╭──
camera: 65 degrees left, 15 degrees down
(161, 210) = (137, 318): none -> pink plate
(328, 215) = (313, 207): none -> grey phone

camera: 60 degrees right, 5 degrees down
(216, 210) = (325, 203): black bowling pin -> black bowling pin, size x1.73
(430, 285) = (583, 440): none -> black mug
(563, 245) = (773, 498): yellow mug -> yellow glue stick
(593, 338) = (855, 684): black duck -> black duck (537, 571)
╰──
╭──
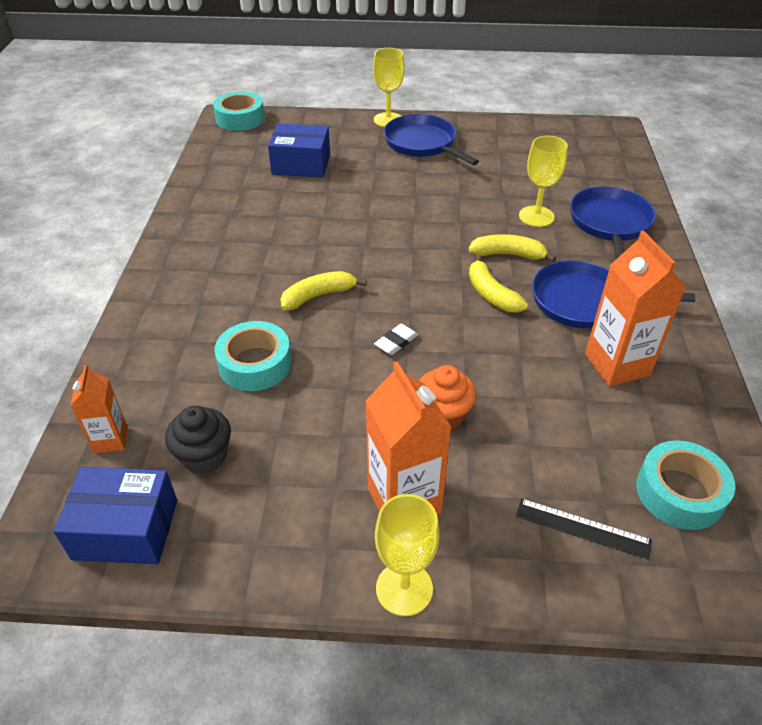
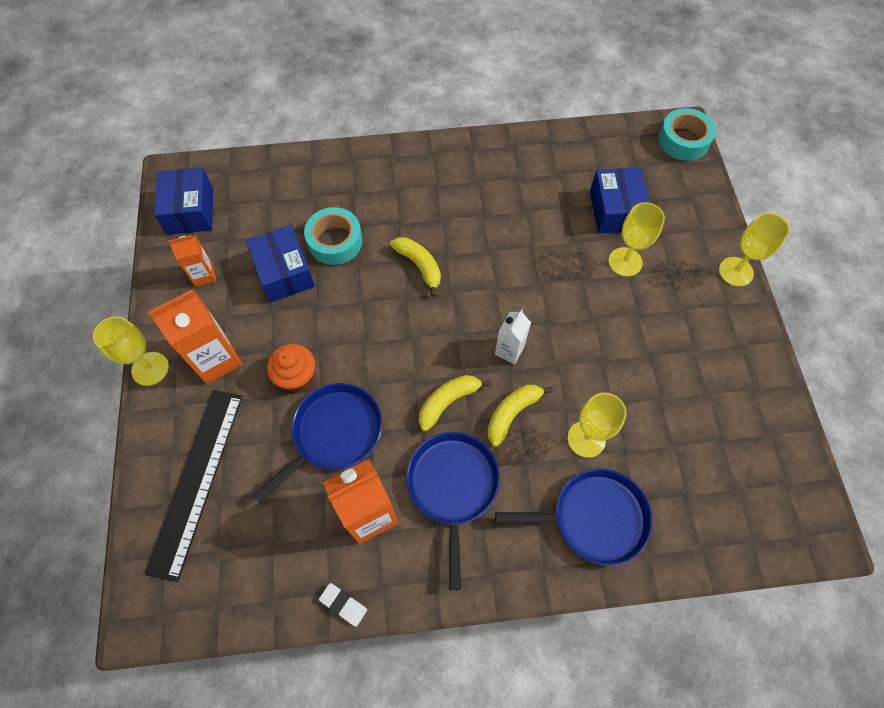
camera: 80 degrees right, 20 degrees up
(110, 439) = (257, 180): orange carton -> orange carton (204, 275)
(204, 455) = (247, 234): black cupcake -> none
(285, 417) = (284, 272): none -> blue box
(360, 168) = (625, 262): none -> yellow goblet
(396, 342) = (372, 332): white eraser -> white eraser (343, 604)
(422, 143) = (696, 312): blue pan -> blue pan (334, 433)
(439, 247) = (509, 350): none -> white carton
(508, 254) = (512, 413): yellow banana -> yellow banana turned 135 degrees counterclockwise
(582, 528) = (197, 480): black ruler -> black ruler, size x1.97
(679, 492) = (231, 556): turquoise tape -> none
╰──
> _What the exercise asks_:
The lines above from the one with "camera: 65 degrees left, 15 degrees down" through the one with "(593, 338) = (855, 684): black" are to be duplicated exactly, ends included, with nothing added.

> _Exercise result_:
camera: 65 degrees left, 15 degrees down
(161, 210) = (137, 318): none -> pink plate
(328, 215) = (313, 207): none -> grey phone

camera: 60 degrees right, 5 degrees down
(216, 210) = (325, 203): black bowling pin -> black bowling pin, size x1.73
(430, 285) = (583, 440): none -> black mug
(563, 245) = (773, 498): yellow mug -> yellow glue stick
(593, 338) = (855, 684): black duck -> black duck (537, 571)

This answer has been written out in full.